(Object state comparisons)
##############################
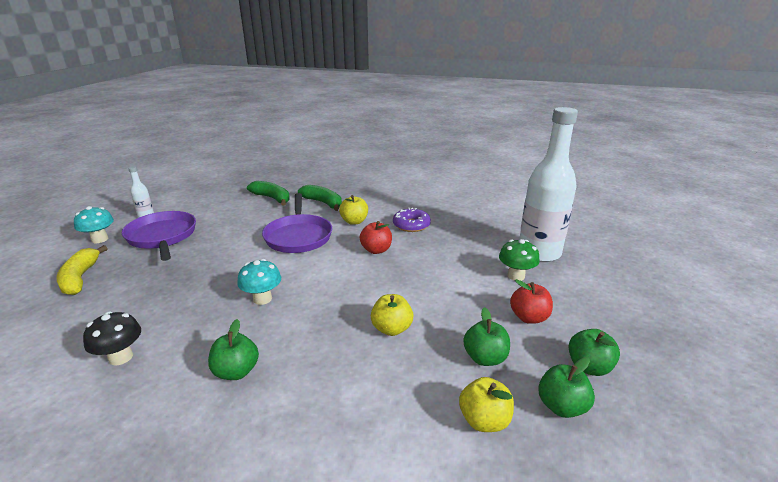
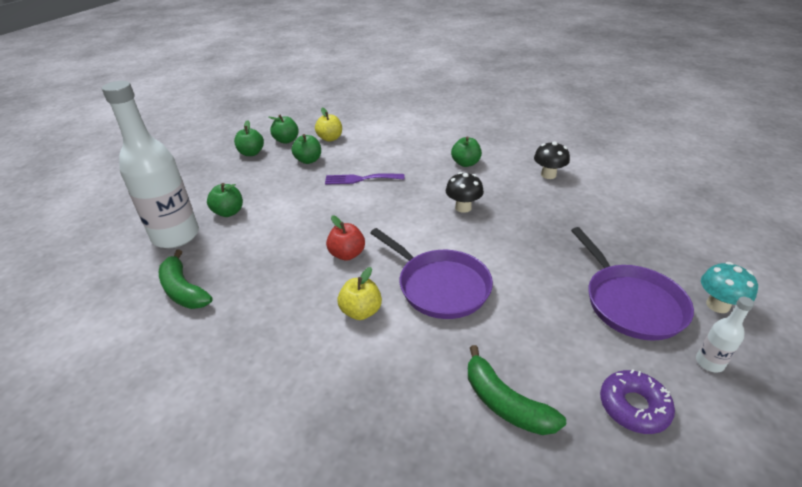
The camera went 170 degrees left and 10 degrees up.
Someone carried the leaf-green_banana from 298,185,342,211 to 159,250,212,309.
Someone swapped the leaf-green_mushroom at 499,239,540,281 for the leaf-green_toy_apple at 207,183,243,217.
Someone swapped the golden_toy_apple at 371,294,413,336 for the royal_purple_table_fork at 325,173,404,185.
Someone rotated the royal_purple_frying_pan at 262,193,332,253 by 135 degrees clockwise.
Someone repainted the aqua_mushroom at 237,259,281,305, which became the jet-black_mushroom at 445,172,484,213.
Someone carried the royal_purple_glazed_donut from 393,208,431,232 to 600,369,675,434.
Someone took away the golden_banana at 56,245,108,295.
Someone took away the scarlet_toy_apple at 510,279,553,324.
##############################
What is required: Drop the images and repeat the data exactly.

Reply:
The camera went 170 degrees left and 10 degrees up.
Someone carried the leaf-green_banana from 298,185,342,211 to 159,250,212,309.
Someone swapped the leaf-green_mushroom at 499,239,540,281 for the leaf-green_toy_apple at 207,183,243,217.
Someone swapped the golden_toy_apple at 371,294,413,336 for the royal_purple_table_fork at 325,173,404,185.
Someone rotated the royal_purple_frying_pan at 262,193,332,253 by 135 degrees clockwise.
Someone repainted the aqua_mushroom at 237,259,281,305, which became the jet-black_mushroom at 445,172,484,213.
Someone carried the royal_purple_glazed_donut from 393,208,431,232 to 600,369,675,434.
Someone took away the golden_banana at 56,245,108,295.
Someone took away the scarlet_toy_apple at 510,279,553,324.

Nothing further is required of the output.